== Segment start ==

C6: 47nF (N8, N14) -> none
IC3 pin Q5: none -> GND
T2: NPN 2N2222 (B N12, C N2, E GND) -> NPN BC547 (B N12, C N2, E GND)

== Segment end ==
== Segment start ==

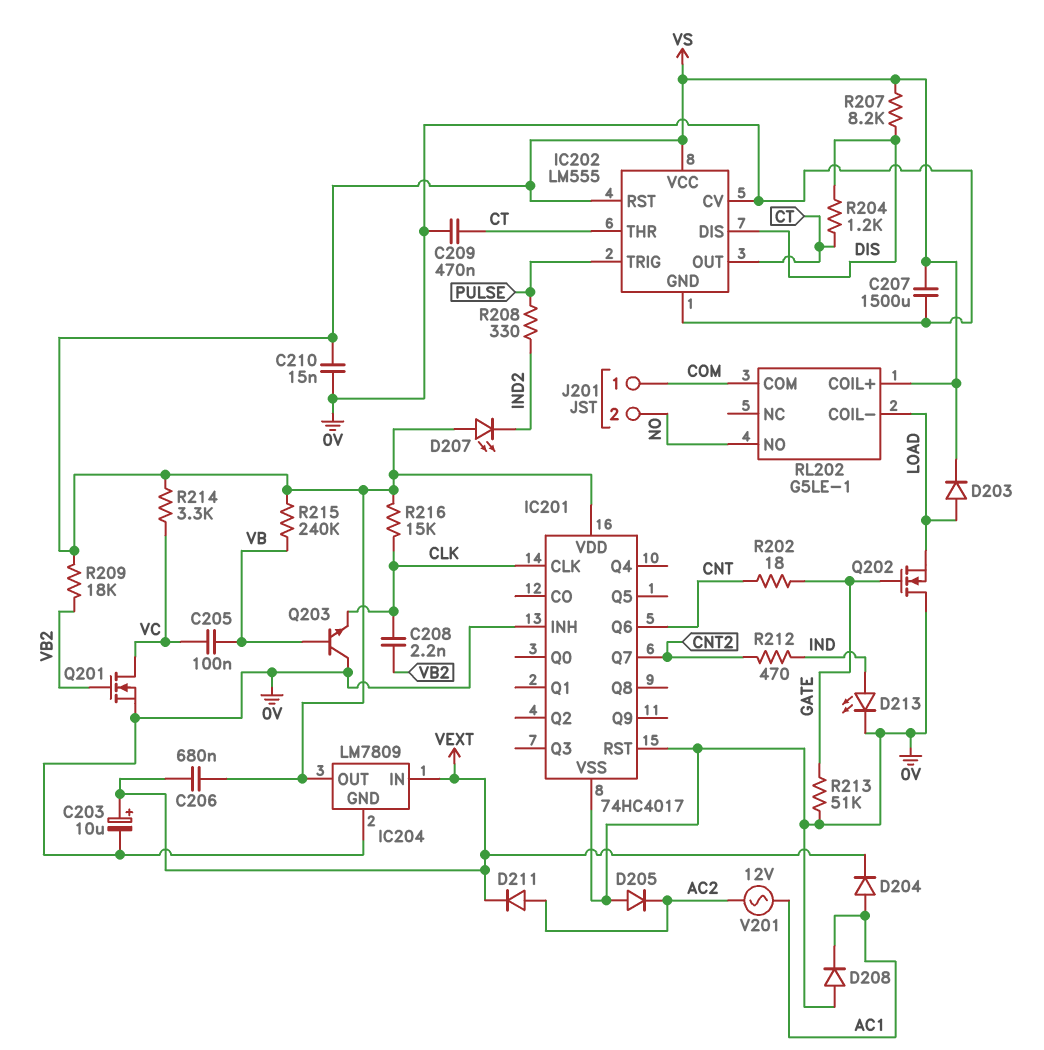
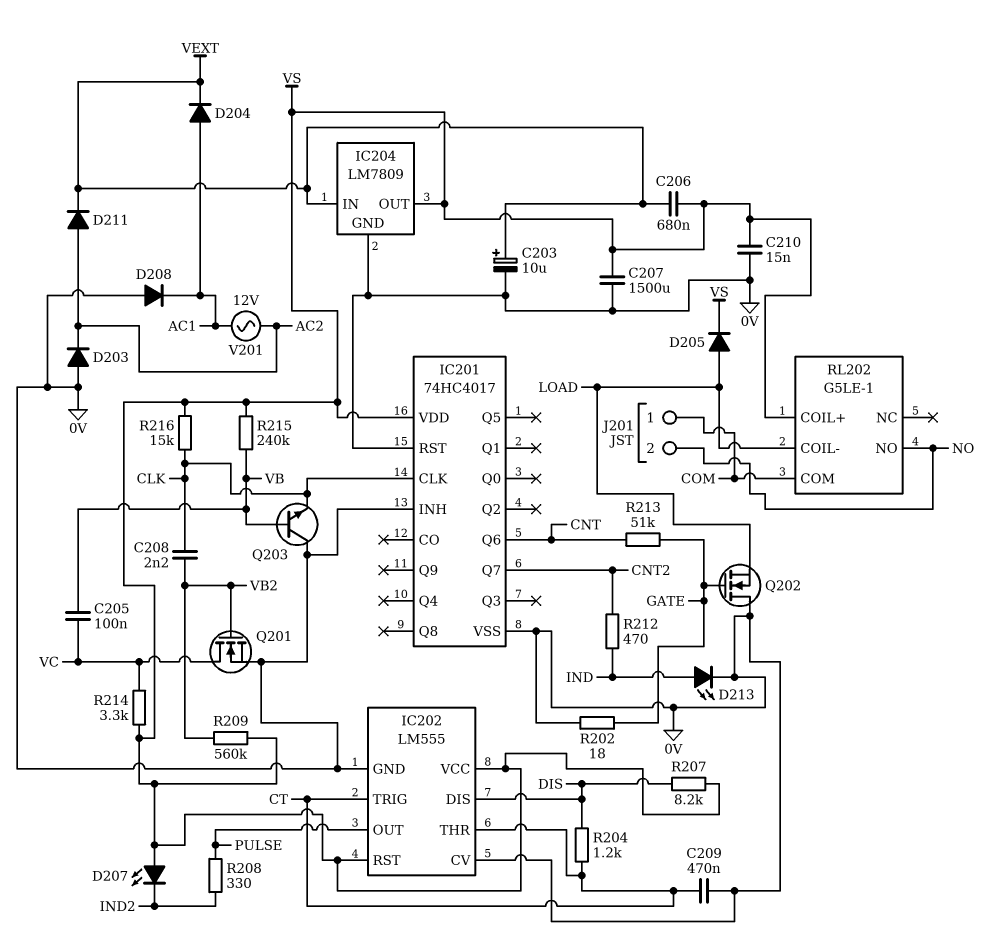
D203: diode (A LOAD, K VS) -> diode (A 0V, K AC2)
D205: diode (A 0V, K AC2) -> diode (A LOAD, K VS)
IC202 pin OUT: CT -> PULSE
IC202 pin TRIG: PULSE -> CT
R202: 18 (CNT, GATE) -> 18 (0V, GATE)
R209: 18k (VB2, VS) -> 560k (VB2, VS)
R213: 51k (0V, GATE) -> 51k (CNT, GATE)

== Segment end ==

- _Task objective_
Copy here each line of the preceding records with "none" in it.

- _Response_
C6: 47nF (N8, N14) -> none
IC3 pin Q5: none -> GND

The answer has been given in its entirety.